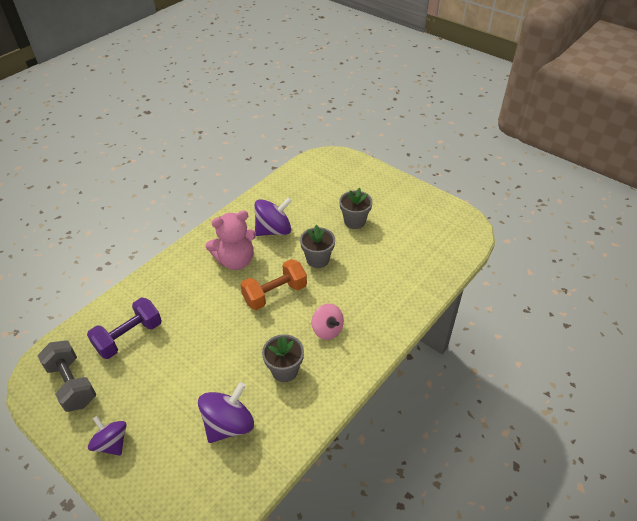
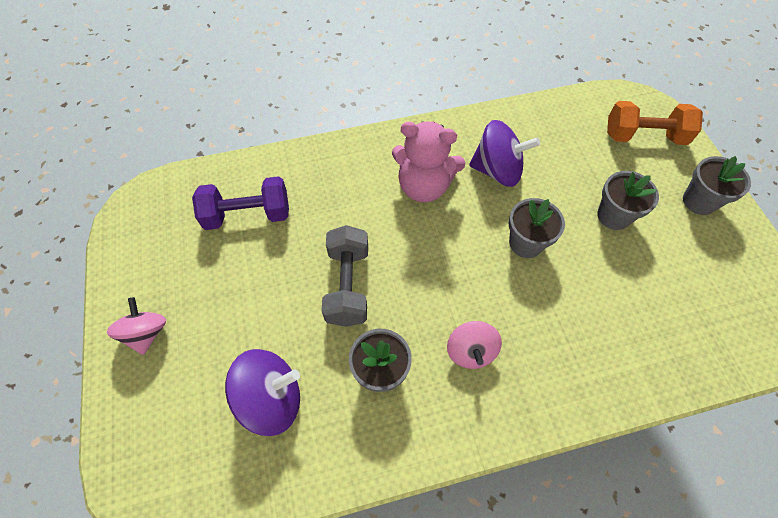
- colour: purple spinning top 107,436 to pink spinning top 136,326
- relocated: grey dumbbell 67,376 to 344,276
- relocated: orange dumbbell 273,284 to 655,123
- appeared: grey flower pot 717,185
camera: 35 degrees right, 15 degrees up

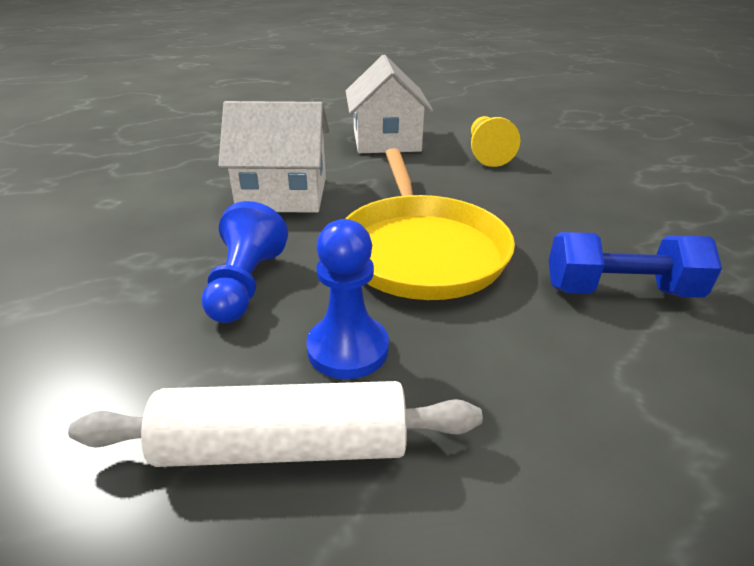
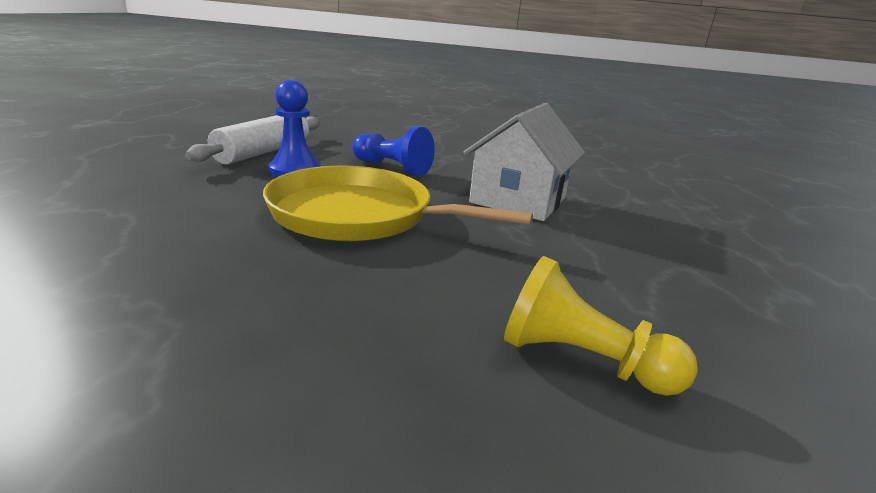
- missing: white house 389,104
- missing: blue dumbbell 635,265
camera: 115 degrees right, 10 degrees down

◆ ◆ ◆ ◆ ◆

▶ [REQUIREMENT]:
Search the records for the string "camera" and report each line that has it.

▶ [YOUR SOLUTION]:
camera: 35 degrees right, 15 degrees up
camera: 115 degrees right, 10 degrees down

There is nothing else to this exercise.